**DATA EXTRACT**
=== Section Start ===
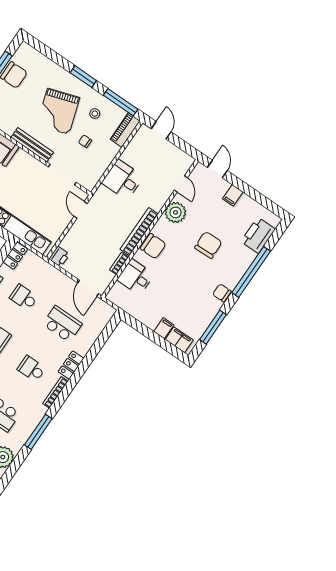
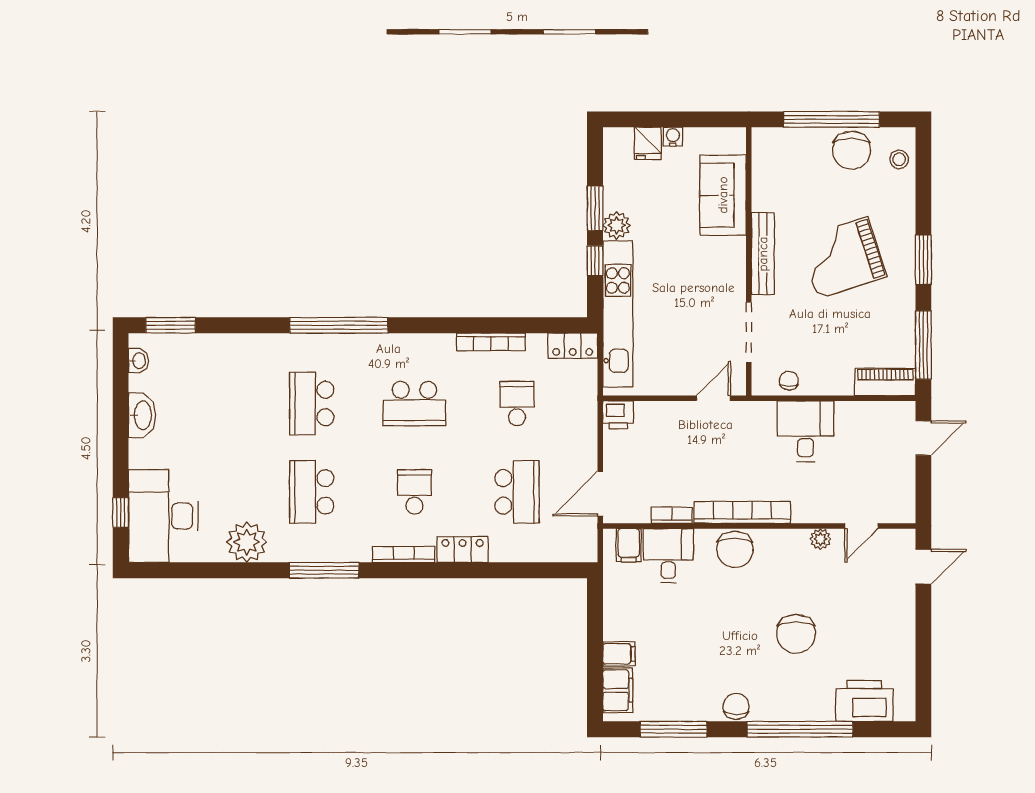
stool: (95, 114) -> (899, 159), moved
chair: (85, 141) -> (789, 381), moved
filing cabinet: (233, 195) -> (629, 545), moved, turned -90
plant: (176, 212) -> (820, 539), width x0.53, depth x0.53
chair: (208, 245) -> (796, 634), turned 92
=== Section End ===
**PROBLEM**
Starting at the line that contains "filing cabinet: (233, 195)", retype each remaining line of the records exactly; that line and the last line are both included.

**FINAL ANSWER**
filing cabinet: (233, 195) -> (629, 545), moved, turned -90
plant: (176, 212) -> (820, 539), width x0.53, depth x0.53
chair: (208, 245) -> (796, 634), turned 92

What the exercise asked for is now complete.